(EXERCISE AIM) Nothing but the lines from the one with "U7 pin VDD: VA -> VEXT" through the end of the records below should be written out, and each must match word for word.

(Data extracted from a collection)
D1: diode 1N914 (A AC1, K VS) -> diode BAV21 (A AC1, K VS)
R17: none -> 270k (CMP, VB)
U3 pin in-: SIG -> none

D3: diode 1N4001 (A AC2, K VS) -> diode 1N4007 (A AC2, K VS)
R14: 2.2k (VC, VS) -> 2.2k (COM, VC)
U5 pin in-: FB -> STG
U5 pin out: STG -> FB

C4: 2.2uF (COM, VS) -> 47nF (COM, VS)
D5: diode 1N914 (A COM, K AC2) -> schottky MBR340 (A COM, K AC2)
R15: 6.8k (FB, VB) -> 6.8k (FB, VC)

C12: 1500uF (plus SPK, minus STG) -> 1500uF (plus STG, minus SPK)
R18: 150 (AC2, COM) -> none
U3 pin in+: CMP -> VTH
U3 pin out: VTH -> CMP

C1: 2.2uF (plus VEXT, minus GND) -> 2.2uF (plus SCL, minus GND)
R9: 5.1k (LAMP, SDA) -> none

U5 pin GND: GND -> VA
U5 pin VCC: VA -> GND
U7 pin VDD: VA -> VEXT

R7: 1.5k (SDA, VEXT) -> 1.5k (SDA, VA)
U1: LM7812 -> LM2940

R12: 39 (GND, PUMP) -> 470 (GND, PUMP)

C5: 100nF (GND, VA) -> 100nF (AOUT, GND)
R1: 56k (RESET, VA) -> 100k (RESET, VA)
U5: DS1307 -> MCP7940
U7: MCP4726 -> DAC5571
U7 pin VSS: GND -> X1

(TASK RESULT)
U7 pin VDD: VA -> VEXT

R7: 1.5k (SDA, VEXT) -> 1.5k (SDA, VA)
U1: LM7812 -> LM2940

R12: 39 (GND, PUMP) -> 470 (GND, PUMP)

C5: 100nF (GND, VA) -> 100nF (AOUT, GND)
R1: 56k (RESET, VA) -> 100k (RESET, VA)
U5: DS1307 -> MCP7940
U7: MCP4726 -> DAC5571
U7 pin VSS: GND -> X1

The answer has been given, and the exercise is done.